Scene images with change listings
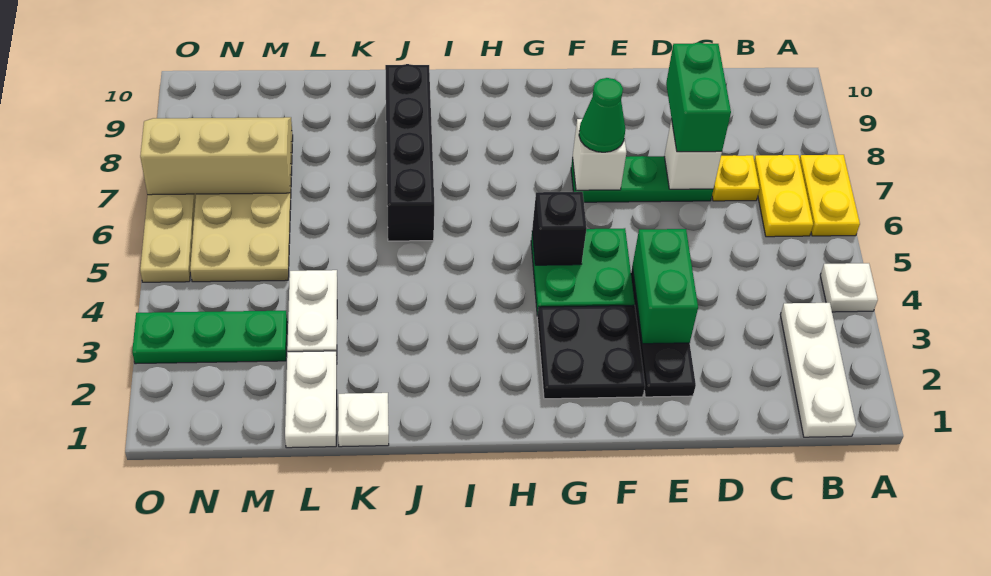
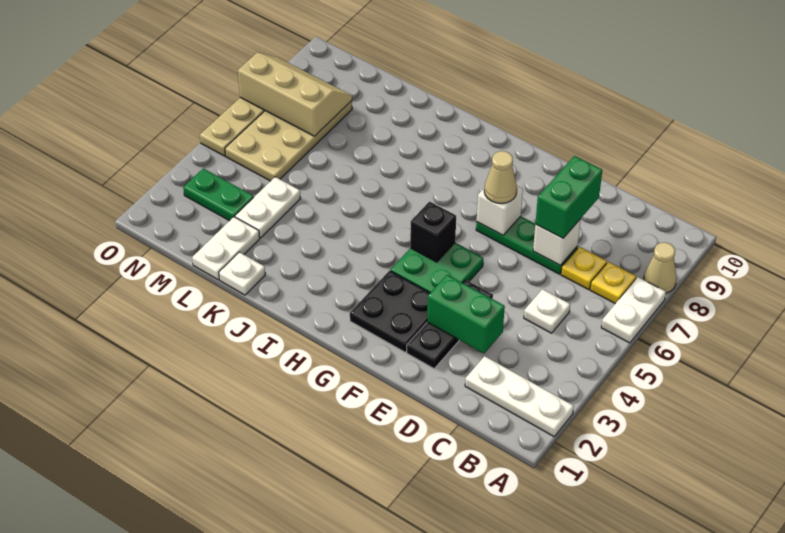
white plate A4 level 1 -> white plate C5 level 1
yellow plate A6:A7 level 1 -> white plate A6:A7 level 1
none -> tan cone A8 level 1
white plate B1:B3 level 1 -> white plate A2:C2 level 1
yellow plate B6:B7 level 1 -> yellow plate B7 level 1
green brick E3:E4 level 2 -> green brick D3:E3 level 2
green cone F7 level 3 -> tan cone F7 level 3
black brick J6:J9 level 1 -> none
green plate M3:O3 level 1 -> green plate M3:N3 level 1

• Your task: Please write out, exactly as they appear, the lines from the line containing "none -> tan cone A8 level 1" through the last line of the records above, both included.

• Result:
none -> tan cone A8 level 1
white plate B1:B3 level 1 -> white plate A2:C2 level 1
yellow plate B6:B7 level 1 -> yellow plate B7 level 1
green brick E3:E4 level 2 -> green brick D3:E3 level 2
green cone F7 level 3 -> tan cone F7 level 3
black brick J6:J9 level 1 -> none
green plate M3:O3 level 1 -> green plate M3:N3 level 1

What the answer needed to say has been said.